[Work order]: Below are the entries to work from; restate word for word the portion that opens with the line containing "(301, 466) = (466, 493): green" and closes with the line containing "(314, 178) = (476, 153): blue eraser -> none", keeping both.
--- Provided records Enclosed Below ---
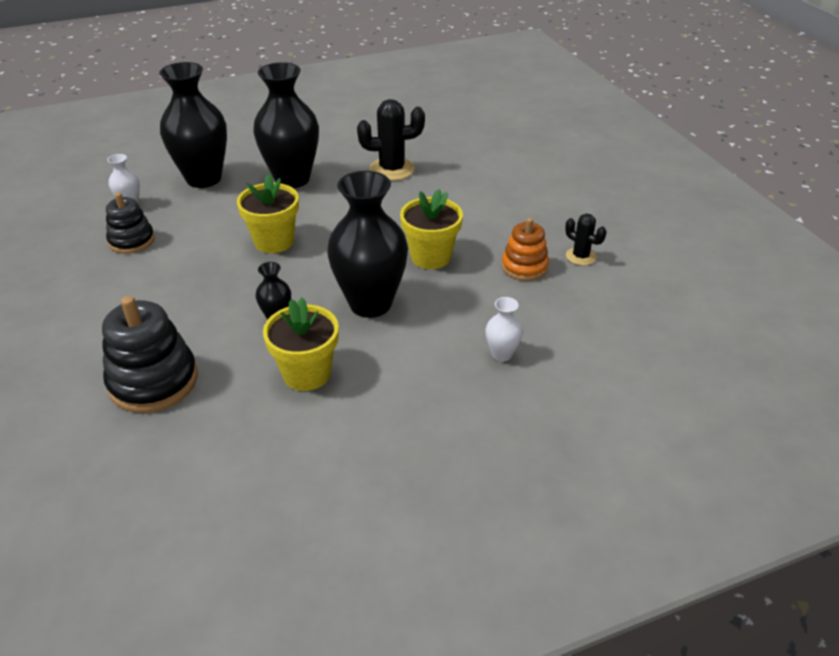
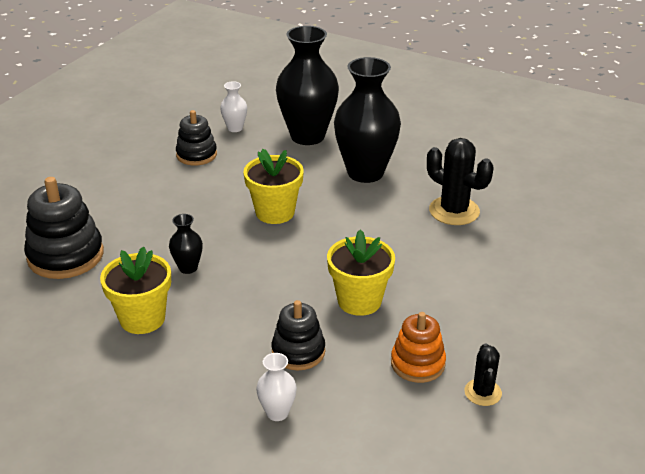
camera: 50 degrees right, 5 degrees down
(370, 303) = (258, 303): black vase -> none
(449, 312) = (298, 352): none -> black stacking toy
--- End of Enclosed Provided records ---
--- Provided records Enclosed Below ---
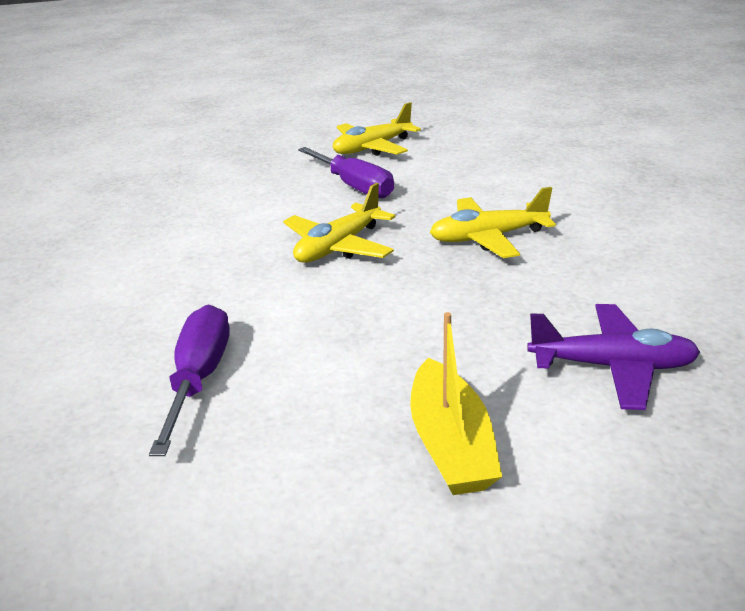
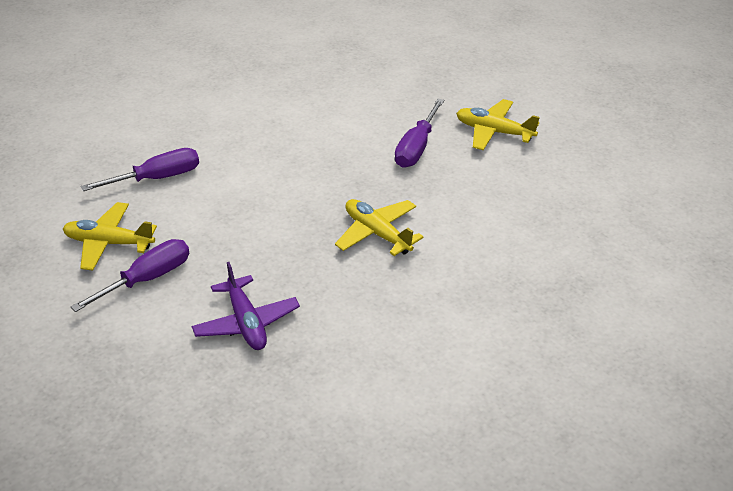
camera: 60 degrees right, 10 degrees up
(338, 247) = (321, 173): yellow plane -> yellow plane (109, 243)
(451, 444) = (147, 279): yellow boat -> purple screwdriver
--- End of Enclosed Provided records ---
--- Provided records Enclosed Below ---
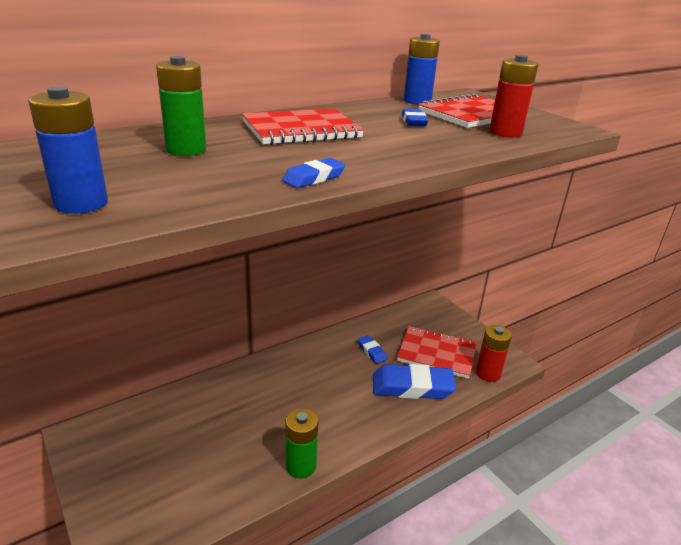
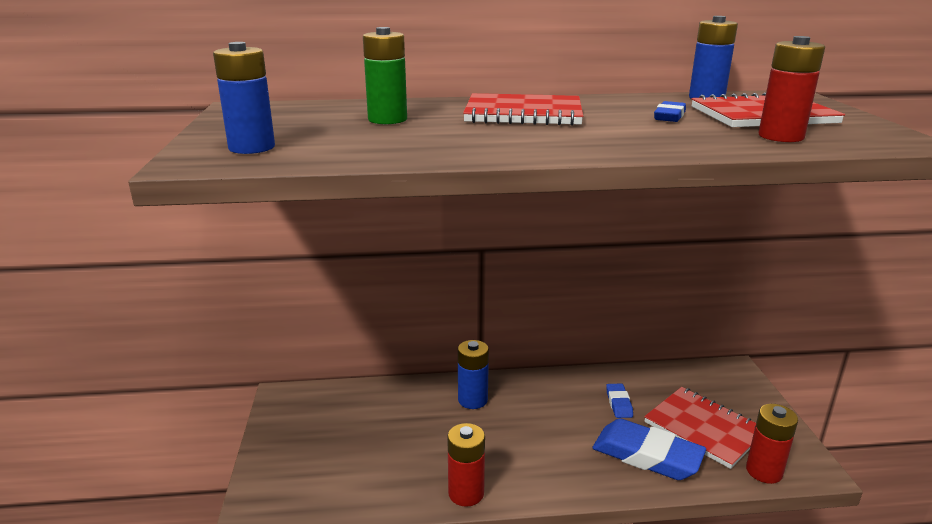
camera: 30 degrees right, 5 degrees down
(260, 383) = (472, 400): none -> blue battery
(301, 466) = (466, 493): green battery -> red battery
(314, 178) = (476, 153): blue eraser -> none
--- End of Enclosed Provided records ---
[Exercise response]:
(301, 466) = (466, 493): green battery -> red battery
(314, 178) = (476, 153): blue eraser -> none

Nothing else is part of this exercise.